## Problem to solve
List each line in the listing below that contains the string "reading".

Data entries
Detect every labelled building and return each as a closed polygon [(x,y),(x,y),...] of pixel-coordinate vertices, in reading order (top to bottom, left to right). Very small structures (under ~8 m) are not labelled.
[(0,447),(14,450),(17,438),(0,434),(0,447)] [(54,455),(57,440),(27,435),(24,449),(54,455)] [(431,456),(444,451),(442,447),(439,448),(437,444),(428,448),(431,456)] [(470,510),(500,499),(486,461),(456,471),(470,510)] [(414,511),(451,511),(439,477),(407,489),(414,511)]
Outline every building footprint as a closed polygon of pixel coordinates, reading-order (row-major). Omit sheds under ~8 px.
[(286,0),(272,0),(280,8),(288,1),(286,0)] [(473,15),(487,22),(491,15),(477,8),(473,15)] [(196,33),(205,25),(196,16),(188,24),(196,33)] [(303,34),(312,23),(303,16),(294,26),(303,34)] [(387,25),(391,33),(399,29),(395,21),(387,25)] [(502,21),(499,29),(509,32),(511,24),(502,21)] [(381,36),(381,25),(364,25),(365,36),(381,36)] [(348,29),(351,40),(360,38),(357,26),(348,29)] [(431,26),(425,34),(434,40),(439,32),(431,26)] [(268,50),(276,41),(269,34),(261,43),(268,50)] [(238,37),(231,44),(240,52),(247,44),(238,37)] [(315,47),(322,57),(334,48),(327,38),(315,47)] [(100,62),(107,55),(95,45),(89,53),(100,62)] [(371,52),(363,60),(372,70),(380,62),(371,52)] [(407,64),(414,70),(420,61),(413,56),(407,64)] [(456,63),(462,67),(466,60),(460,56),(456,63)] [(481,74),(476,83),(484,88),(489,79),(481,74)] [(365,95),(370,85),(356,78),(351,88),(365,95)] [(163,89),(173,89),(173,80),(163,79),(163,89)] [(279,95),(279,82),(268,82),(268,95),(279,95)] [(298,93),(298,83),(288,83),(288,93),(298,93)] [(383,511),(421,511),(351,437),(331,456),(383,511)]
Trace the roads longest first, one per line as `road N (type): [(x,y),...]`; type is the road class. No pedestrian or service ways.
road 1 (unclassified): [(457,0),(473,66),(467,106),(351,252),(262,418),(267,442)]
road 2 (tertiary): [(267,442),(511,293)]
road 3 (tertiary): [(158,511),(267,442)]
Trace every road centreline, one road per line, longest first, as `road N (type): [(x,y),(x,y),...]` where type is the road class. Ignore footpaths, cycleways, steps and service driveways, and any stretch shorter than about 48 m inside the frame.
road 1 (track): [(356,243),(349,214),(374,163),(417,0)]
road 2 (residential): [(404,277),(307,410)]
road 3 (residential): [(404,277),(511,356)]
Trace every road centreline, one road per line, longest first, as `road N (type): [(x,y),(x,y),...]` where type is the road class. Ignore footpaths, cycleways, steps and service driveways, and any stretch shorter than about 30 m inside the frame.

## Task result
Detect every labelled building and return each as a closed polygon [(x,y),(x,y),...] of pixel-coordinate vertices, in reading order (top to bottom, left to right). Very small structures (under ~8 m) are not labelled.
Outline every building footprint as a closed polygon of pixel coordinates, reading-order (row-major). Omit sheds under ~8 px.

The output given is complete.